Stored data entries
--- START ---

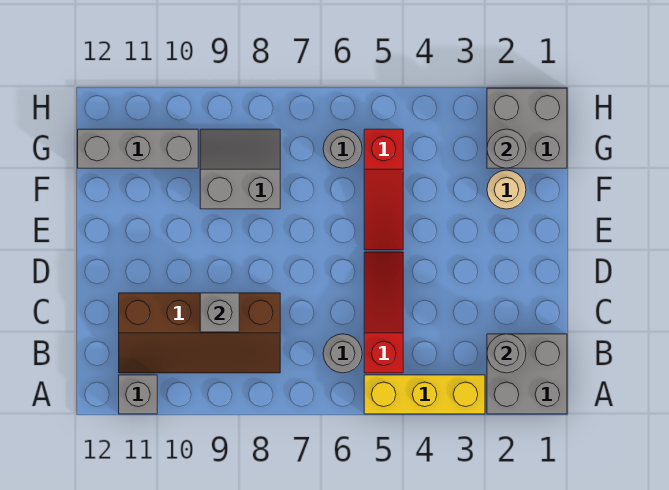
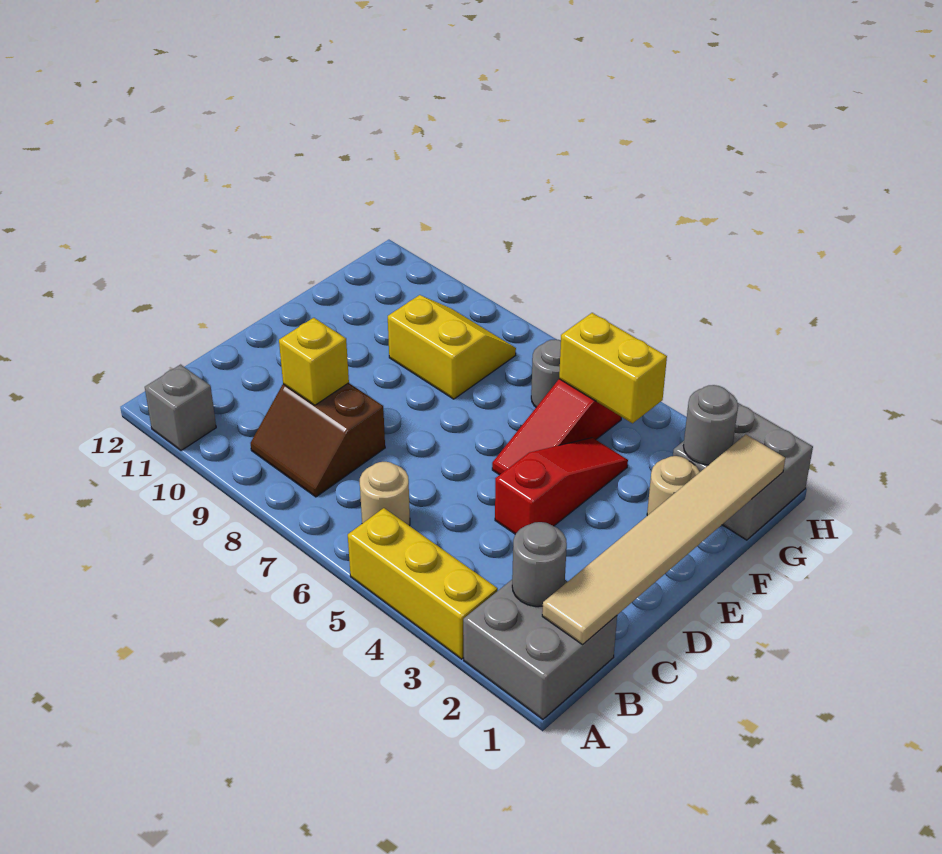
none -> tan tile B1:G1 level 2
red slope B5:D5 level 1 top B -> red slope D4:F4 level 1 top D
grey round brick B6 level 1 -> tan round brick B6 level 1
brown slope B8:C11 level 1 top C -> brown slope B8:C9 level 1 top C
grey brick C9 level 2 -> yellow brick C9 level 2
grey slope F8:G9 level 1 top F -> yellow slope F8:G9 level 1 top F
none -> yellow brick G4:G5 level 2
grey brick G10:G12 level 1 -> none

--- END ---

_Task description_: Lines in the records that hold the word "grey" are to be counted; give only the total.

_Response area_: 4